══ RECORDS SUPPLIED

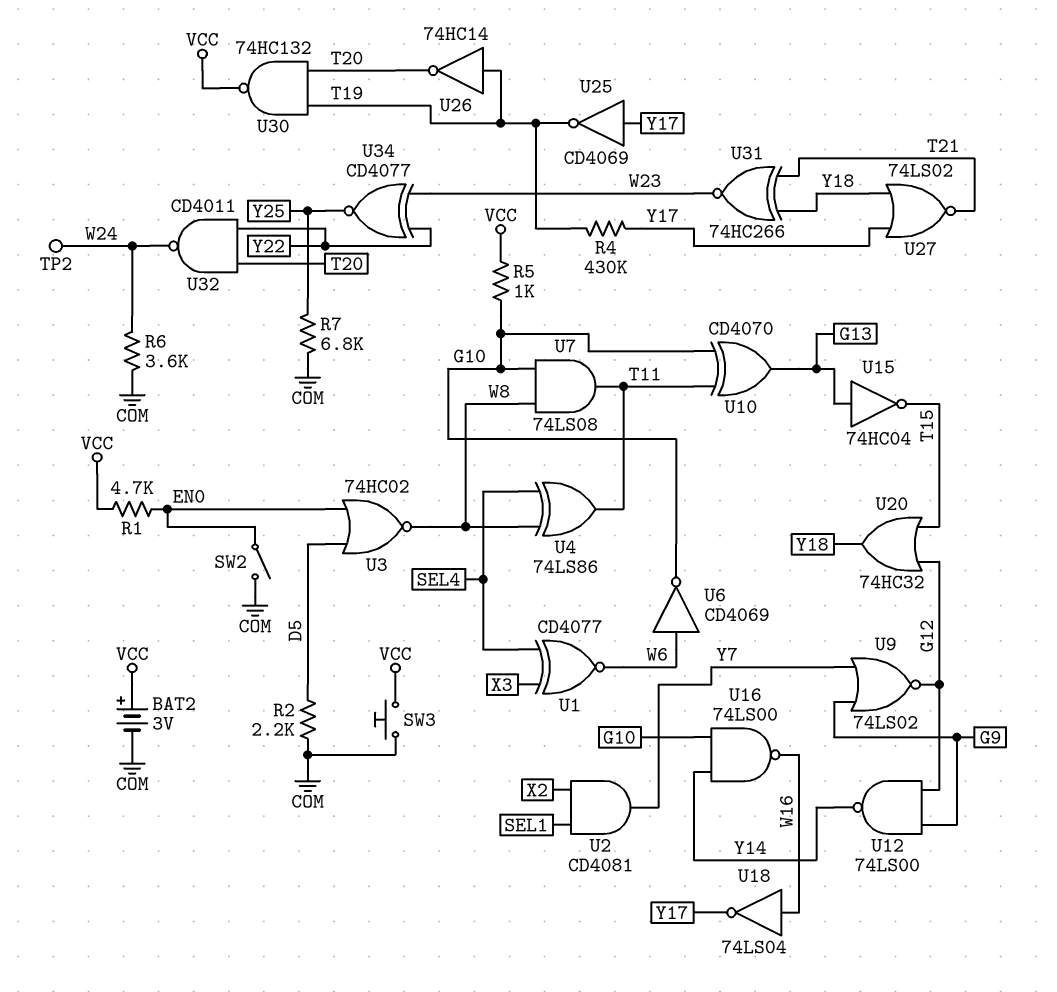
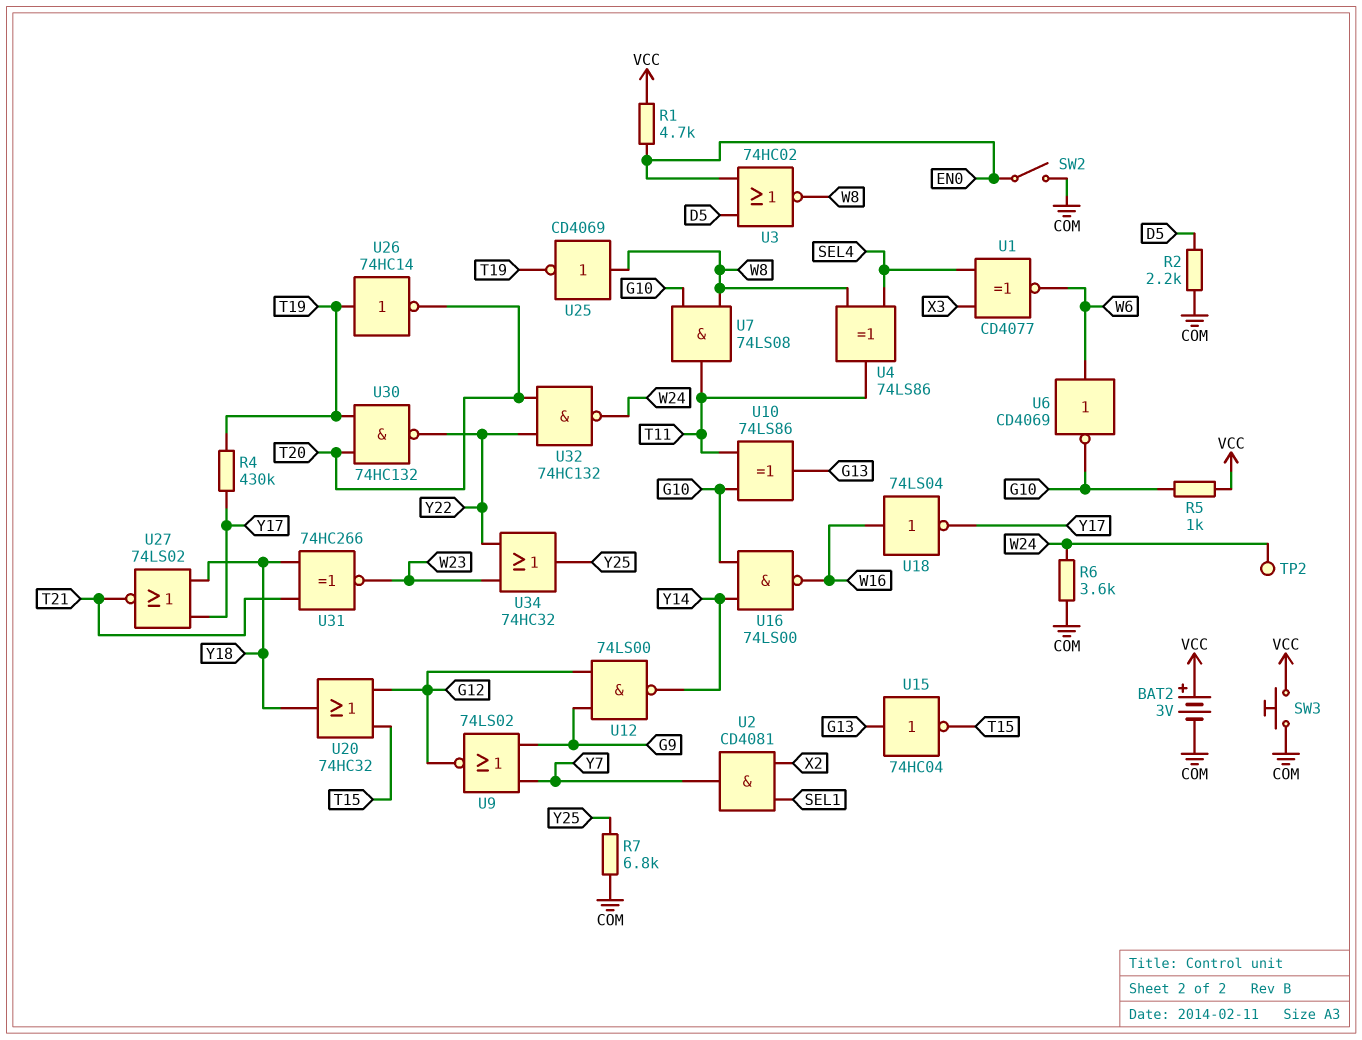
U10: XOR CD4070 (in G10, in T11, out G13) -> XOR 74LS86 (in G10, in T11, out G13)
U25: NOT CD4069 (in Y17, out T19) -> NOT CD4069 (in W8, out T19)
U30: NAND 74HC132 (in T19, in T20, out VCC) -> NAND 74HC132 (in T19, in T20, out Y22)
U32: NAND CD4011 (in T20, in Y22, out W24) -> NAND 74HC132 (in T20, in Y22, out W24)
U34: XNOR CD4077 (in W23, in Y22, out Y25) -> OR 74HC32 (in W23, in Y22, out Y25)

════

[PROMPT]: Set the material down exactly, images excluded.

[RESULT]:
U10: XOR CD4070 (in G10, in T11, out G13) -> XOR 74LS86 (in G10, in T11, out G13)
U25: NOT CD4069 (in Y17, out T19) -> NOT CD4069 (in W8, out T19)
U30: NAND 74HC132 (in T19, in T20, out VCC) -> NAND 74HC132 (in T19, in T20, out Y22)
U32: NAND CD4011 (in T20, in Y22, out W24) -> NAND 74HC132 (in T20, in Y22, out W24)
U34: XNOR CD4077 (in W23, in Y22, out Y25) -> OR 74HC32 (in W23, in Y22, out Y25)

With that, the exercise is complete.